Click-target data:
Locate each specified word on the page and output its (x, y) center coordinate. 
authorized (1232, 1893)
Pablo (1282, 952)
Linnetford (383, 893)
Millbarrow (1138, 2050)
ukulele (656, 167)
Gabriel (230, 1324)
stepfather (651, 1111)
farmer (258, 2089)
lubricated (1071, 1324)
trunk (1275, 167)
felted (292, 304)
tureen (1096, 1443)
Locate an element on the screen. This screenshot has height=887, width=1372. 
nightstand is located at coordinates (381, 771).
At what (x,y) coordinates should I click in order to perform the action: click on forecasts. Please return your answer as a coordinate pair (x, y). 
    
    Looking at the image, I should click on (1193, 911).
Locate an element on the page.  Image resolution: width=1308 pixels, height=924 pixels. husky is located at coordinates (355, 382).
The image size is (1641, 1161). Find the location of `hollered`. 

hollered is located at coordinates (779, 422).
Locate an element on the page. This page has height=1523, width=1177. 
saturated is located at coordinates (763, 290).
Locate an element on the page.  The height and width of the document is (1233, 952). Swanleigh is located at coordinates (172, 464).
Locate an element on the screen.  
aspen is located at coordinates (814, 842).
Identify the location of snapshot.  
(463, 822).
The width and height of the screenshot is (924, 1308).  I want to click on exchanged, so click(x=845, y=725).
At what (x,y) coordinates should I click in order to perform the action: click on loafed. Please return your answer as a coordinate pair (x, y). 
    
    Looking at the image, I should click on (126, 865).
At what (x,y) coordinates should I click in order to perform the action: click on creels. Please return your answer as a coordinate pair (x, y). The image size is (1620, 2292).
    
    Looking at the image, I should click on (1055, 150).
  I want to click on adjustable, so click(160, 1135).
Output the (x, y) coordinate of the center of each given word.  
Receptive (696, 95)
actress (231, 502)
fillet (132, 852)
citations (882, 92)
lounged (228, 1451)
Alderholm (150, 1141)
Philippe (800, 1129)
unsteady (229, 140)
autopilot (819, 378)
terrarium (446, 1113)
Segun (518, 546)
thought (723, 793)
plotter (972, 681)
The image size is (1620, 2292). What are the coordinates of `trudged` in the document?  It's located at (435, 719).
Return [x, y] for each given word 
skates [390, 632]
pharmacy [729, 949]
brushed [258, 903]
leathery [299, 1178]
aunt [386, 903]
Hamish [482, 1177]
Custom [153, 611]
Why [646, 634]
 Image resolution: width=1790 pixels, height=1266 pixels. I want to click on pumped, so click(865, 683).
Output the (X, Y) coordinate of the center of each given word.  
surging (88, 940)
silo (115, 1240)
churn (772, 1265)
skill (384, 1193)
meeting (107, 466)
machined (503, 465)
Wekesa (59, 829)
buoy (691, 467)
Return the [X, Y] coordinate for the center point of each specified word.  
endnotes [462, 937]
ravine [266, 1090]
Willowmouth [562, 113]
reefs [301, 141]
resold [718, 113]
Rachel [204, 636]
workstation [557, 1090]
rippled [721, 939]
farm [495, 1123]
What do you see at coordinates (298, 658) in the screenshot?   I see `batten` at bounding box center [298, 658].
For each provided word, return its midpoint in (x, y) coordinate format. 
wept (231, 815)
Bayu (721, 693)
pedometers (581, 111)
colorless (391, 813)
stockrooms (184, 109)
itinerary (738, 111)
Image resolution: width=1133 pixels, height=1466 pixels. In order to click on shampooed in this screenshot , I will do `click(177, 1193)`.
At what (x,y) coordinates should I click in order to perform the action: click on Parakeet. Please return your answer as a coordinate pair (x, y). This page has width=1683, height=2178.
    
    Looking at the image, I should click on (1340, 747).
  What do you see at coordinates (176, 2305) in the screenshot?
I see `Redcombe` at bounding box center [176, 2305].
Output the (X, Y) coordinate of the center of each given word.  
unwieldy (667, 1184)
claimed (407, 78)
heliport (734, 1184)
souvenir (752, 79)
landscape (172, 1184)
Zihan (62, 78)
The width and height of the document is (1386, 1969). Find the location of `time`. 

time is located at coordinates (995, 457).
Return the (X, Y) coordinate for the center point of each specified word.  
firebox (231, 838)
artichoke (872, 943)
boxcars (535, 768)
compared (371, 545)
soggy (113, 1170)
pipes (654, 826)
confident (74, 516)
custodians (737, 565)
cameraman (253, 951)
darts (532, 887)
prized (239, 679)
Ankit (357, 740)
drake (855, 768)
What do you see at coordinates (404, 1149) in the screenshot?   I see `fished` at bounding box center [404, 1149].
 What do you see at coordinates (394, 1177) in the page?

◆ **What is asked**: Count the lines of the items above that contain the string "size" with matching case, and reply with the number only.

◆ **Solved problem**: 3